DATA TO USE START

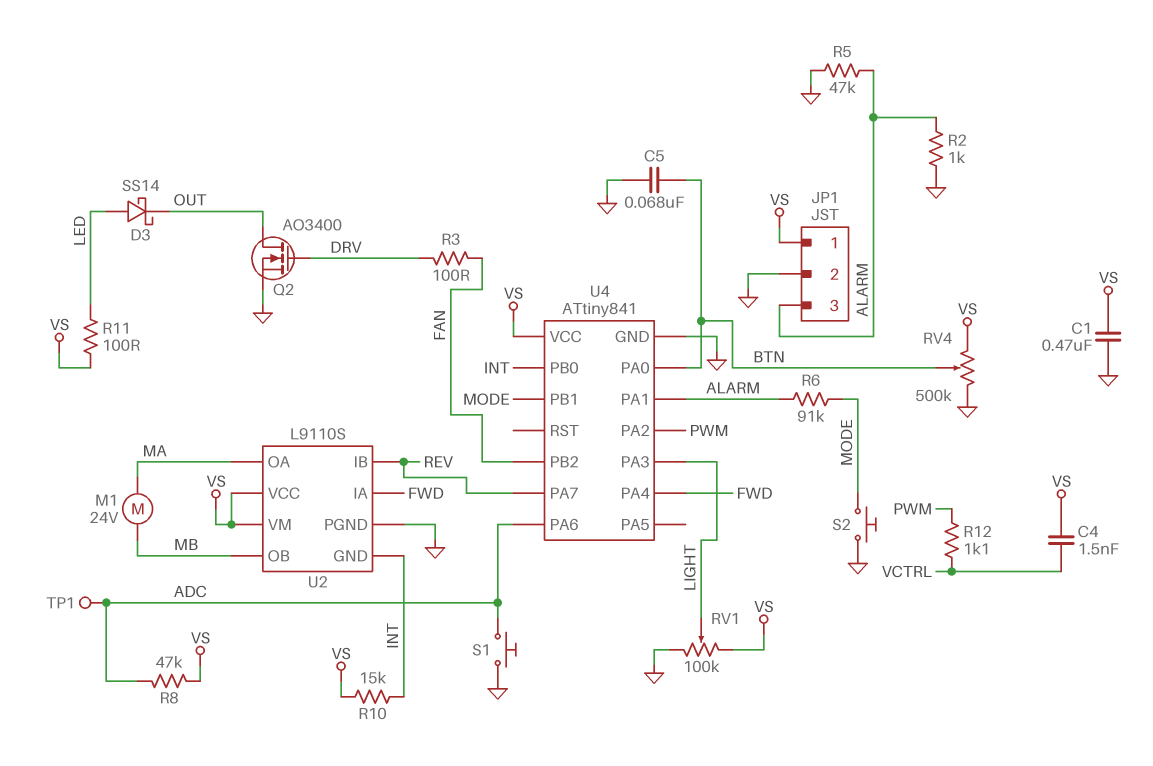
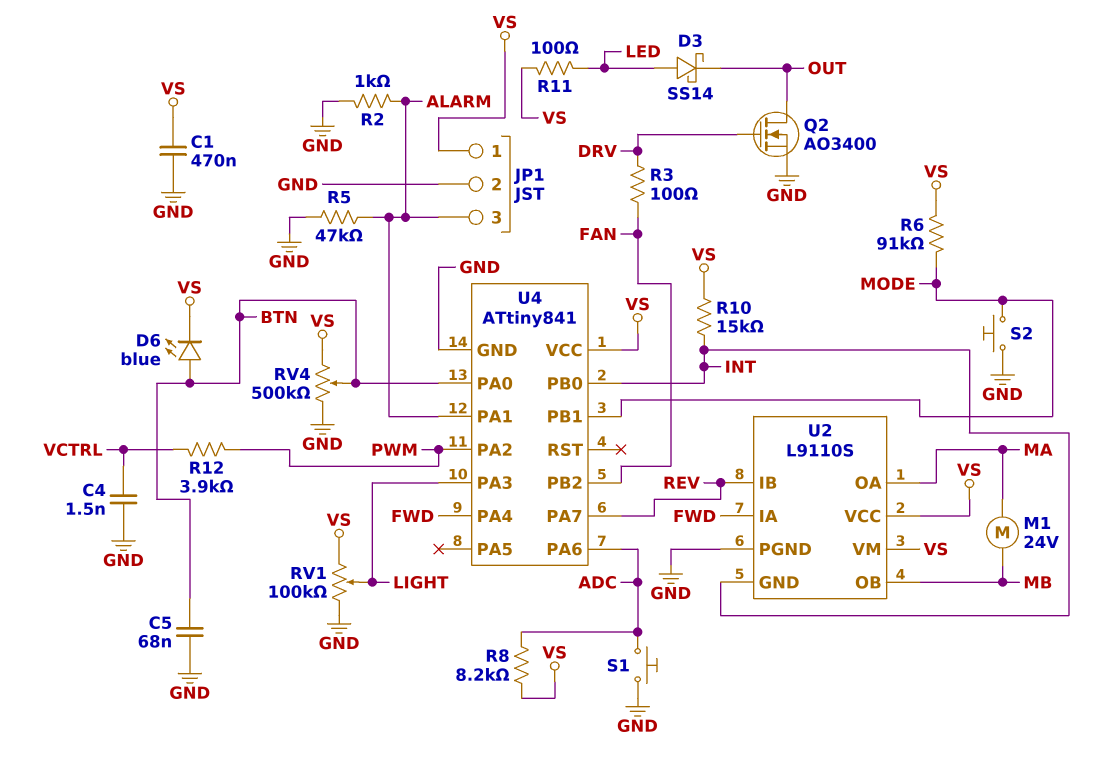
C4: 1.5nF (VCTRL, VS) -> 1.5nF (GND, VCTRL)
D6: none -> LED blue (A BTN, K VS)
R6: 91k (ALARM, MODE) -> 91k (MODE, VS)
R8: 47k (ADC, VS) -> 8.2k (ADC, VS)
R12: 1.1k (PWM, VCTRL) -> 3.9k (PWM, VCTRL)
TP1: test point (ADC) -> none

DATA TO USE END

> [PROBLEM TO WORK ON]
Write the lines out exactly, from the one with "R6: 91k (ALARM, MODE) -> 91k (MODE, VS)" down to the last line of the listing, and leave out all others.

> [RESULT FOR THIS TASK]
R6: 91k (ALARM, MODE) -> 91k (MODE, VS)
R8: 47k (ADC, VS) -> 8.2k (ADC, VS)
R12: 1.1k (PWM, VCTRL) -> 3.9k (PWM, VCTRL)
TP1: test point (ADC) -> none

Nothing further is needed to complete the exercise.